DESCRIPTION OF THE TASK ->
Write out exactly the lines below that run from the one containing "- shifted: dusapi (yellow)" through the one containing "- new: tipilara (green) <273,326>", both included, with no other lines.

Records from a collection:
-*-

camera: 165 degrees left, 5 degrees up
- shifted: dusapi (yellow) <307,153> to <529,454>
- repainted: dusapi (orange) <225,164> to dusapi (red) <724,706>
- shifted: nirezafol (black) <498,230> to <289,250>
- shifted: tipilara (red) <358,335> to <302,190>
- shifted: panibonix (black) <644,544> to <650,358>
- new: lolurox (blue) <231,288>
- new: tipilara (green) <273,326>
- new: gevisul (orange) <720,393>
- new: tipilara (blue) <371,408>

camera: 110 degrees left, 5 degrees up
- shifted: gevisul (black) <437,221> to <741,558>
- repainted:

-*-

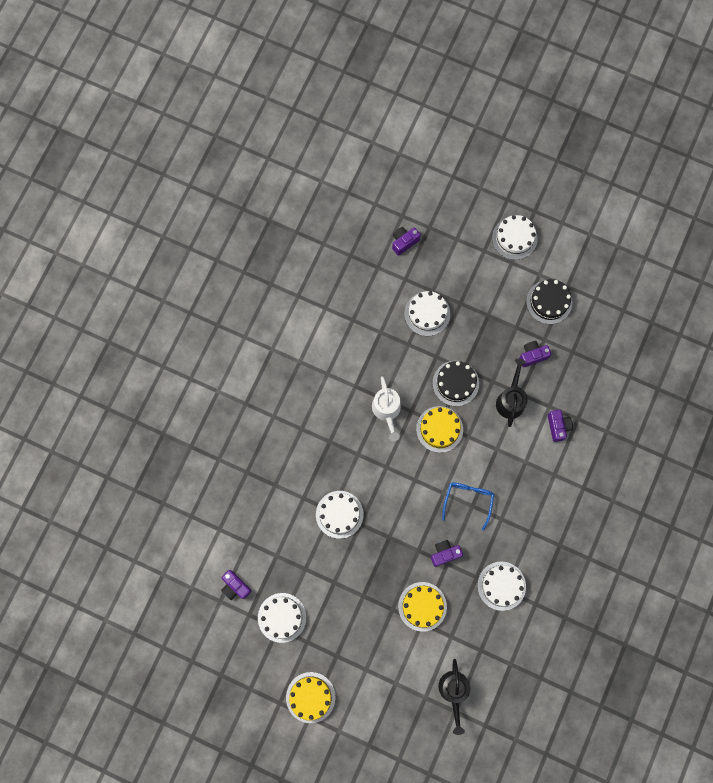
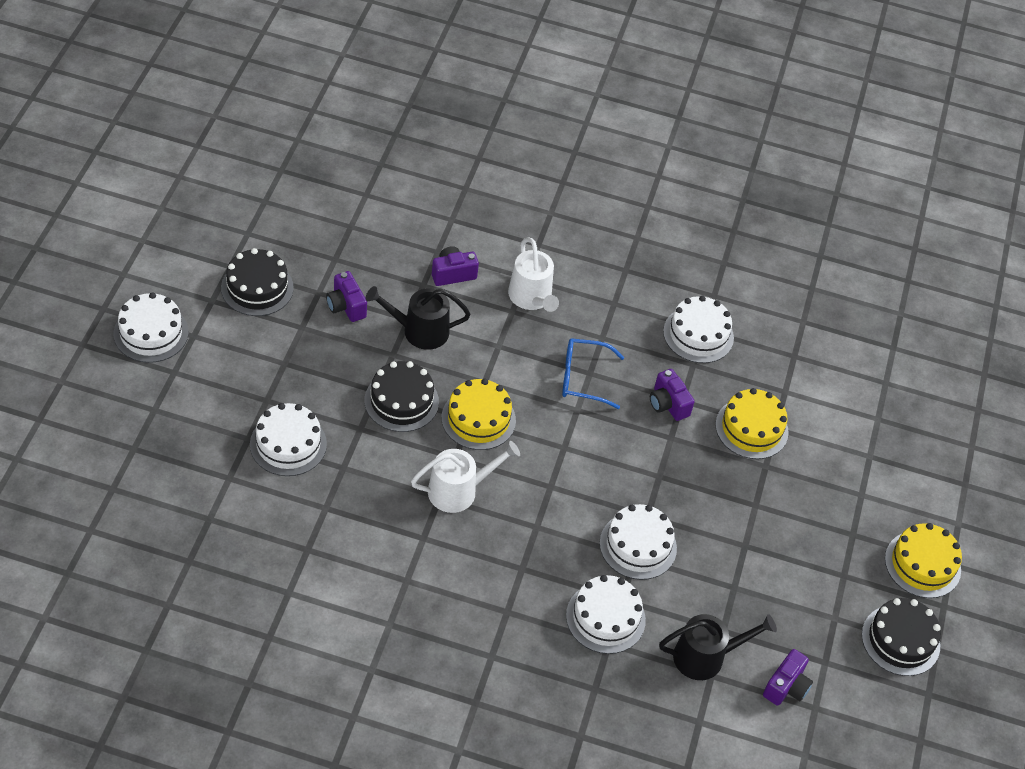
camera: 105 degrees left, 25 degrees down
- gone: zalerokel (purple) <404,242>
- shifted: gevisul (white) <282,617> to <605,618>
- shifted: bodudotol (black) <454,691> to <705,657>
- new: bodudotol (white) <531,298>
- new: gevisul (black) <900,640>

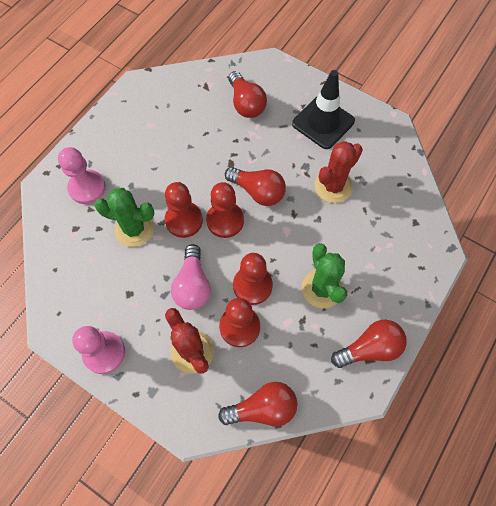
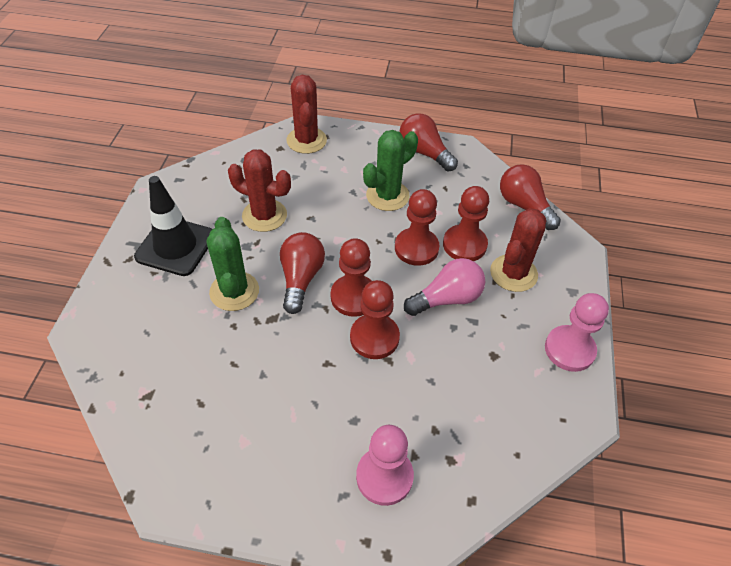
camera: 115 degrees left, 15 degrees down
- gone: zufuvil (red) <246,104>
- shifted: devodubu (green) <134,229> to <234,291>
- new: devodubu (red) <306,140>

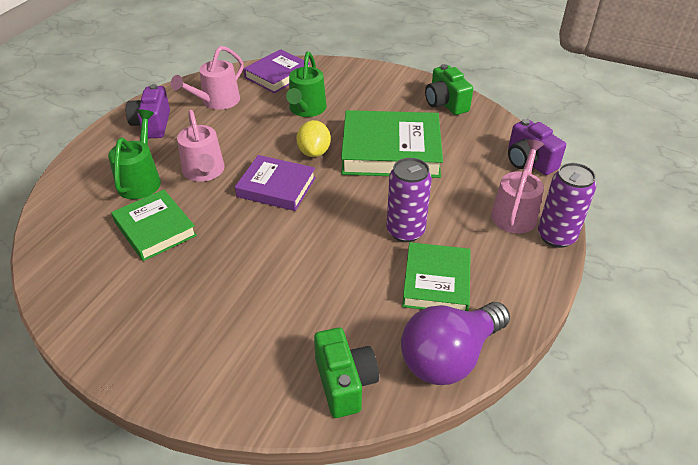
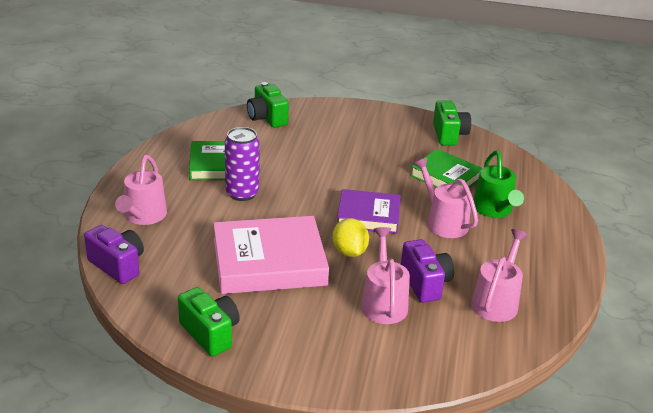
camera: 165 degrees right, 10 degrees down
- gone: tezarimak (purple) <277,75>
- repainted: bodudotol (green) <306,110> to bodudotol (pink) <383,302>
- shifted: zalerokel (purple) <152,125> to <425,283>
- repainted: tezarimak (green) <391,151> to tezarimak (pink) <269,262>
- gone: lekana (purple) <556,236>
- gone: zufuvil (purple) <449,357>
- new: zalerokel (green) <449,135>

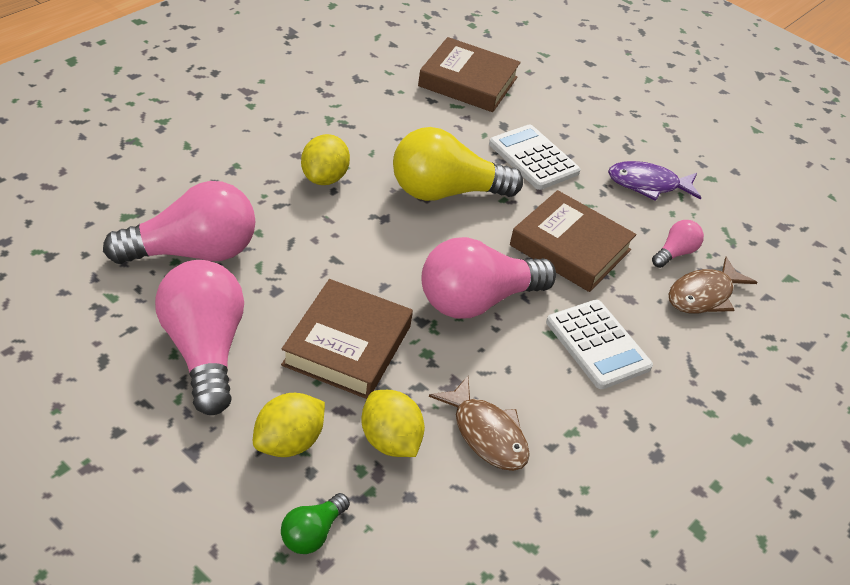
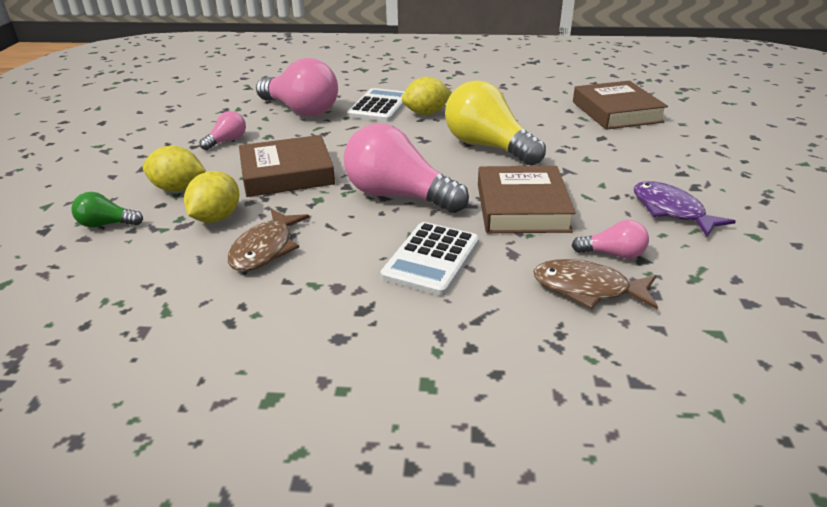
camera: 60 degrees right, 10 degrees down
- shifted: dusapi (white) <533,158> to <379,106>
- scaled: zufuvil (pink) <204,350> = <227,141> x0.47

-*-

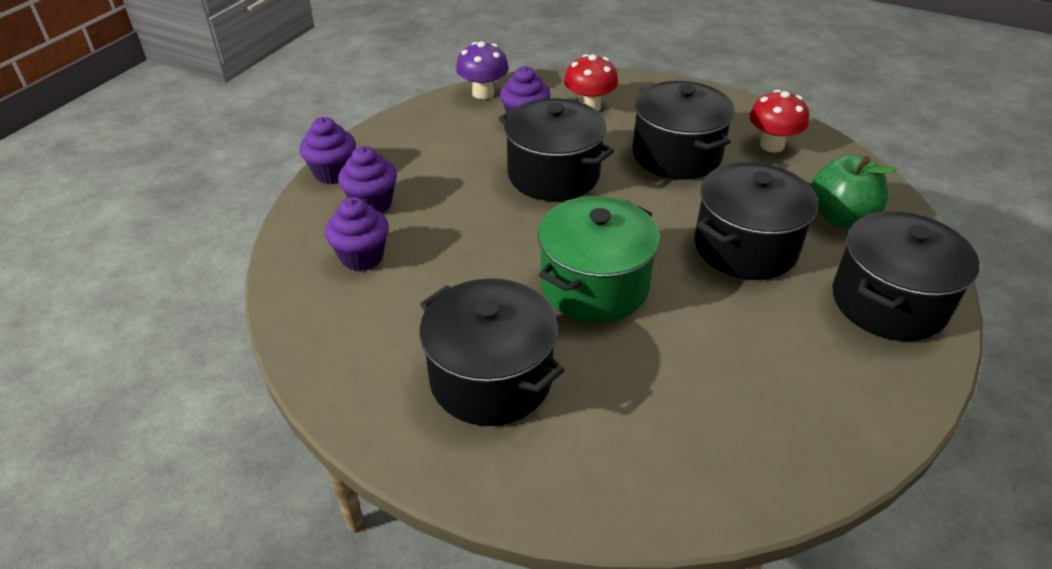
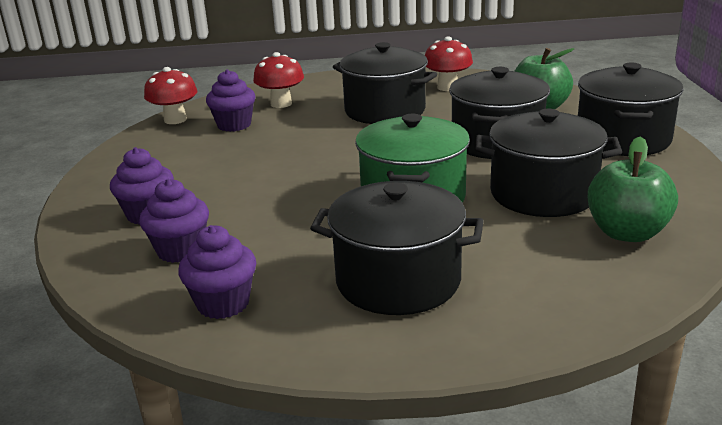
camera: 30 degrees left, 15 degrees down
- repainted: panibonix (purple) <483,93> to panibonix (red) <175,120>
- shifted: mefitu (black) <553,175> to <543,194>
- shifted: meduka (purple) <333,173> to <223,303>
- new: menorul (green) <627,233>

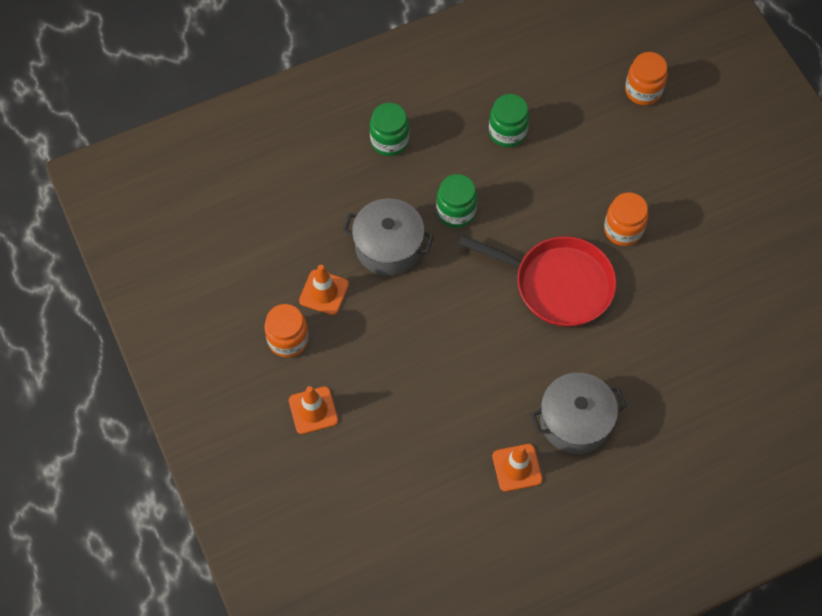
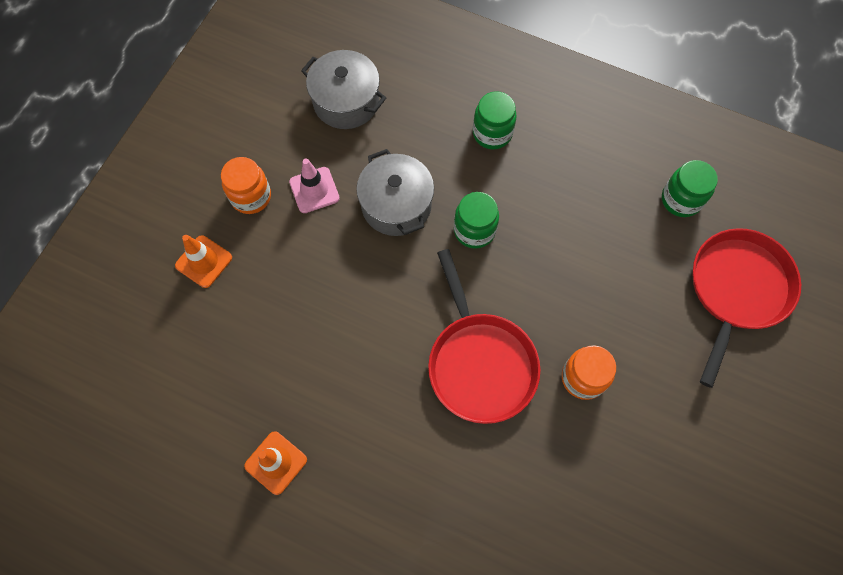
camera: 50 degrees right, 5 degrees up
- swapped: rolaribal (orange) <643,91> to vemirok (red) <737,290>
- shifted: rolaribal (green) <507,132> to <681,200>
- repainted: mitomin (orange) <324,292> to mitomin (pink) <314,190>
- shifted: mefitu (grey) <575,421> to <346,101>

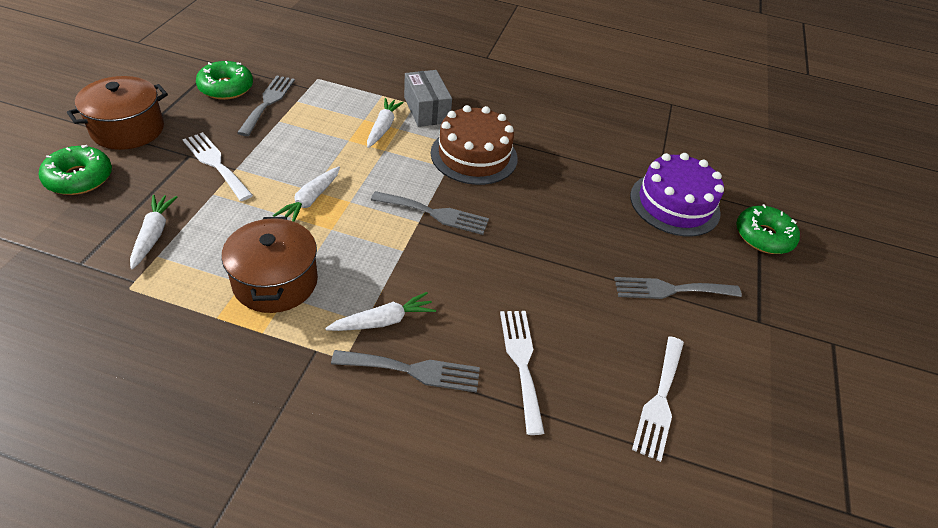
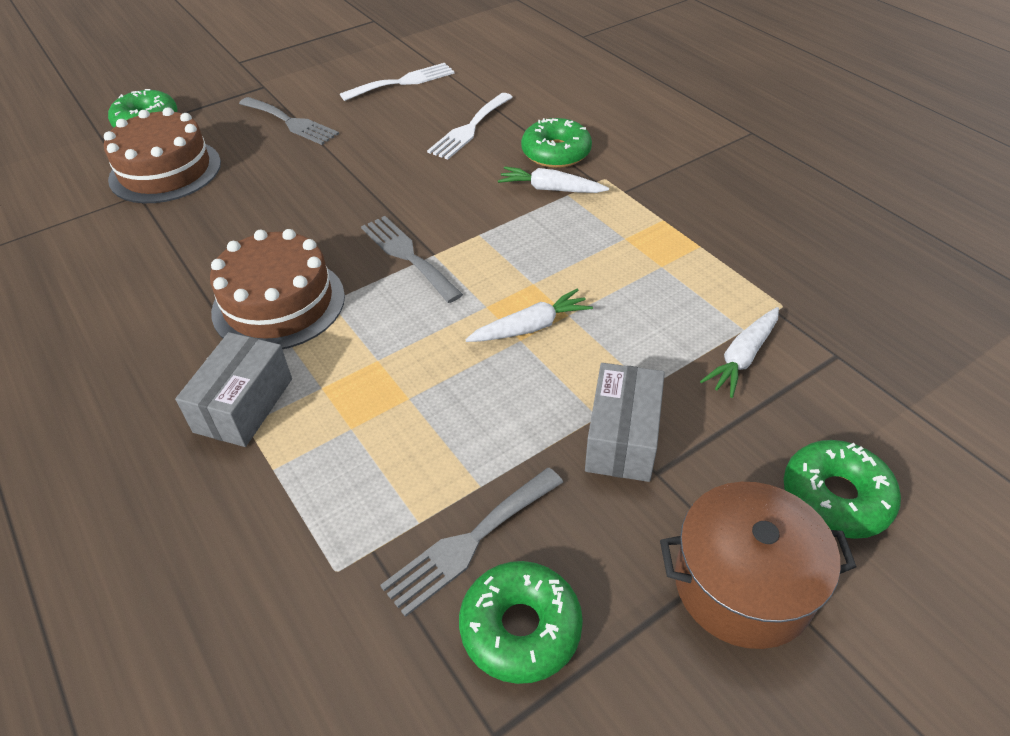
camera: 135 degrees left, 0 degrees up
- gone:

-*-

ANSWER SECTION ->
- shifted: dusapi (yellow) <307,153> to <529,454>
- repainted: dusapi (orange) <225,164> to dusapi (red) <724,706>
- shifted: nirezafol (black) <498,230> to <289,250>
- shifted: tipilara (red) <358,335> to <302,190>
- shifted: panibonix (black) <644,544> to <650,358>
- new: lolurox (blue) <231,288>
- new: tipilara (green) <273,326>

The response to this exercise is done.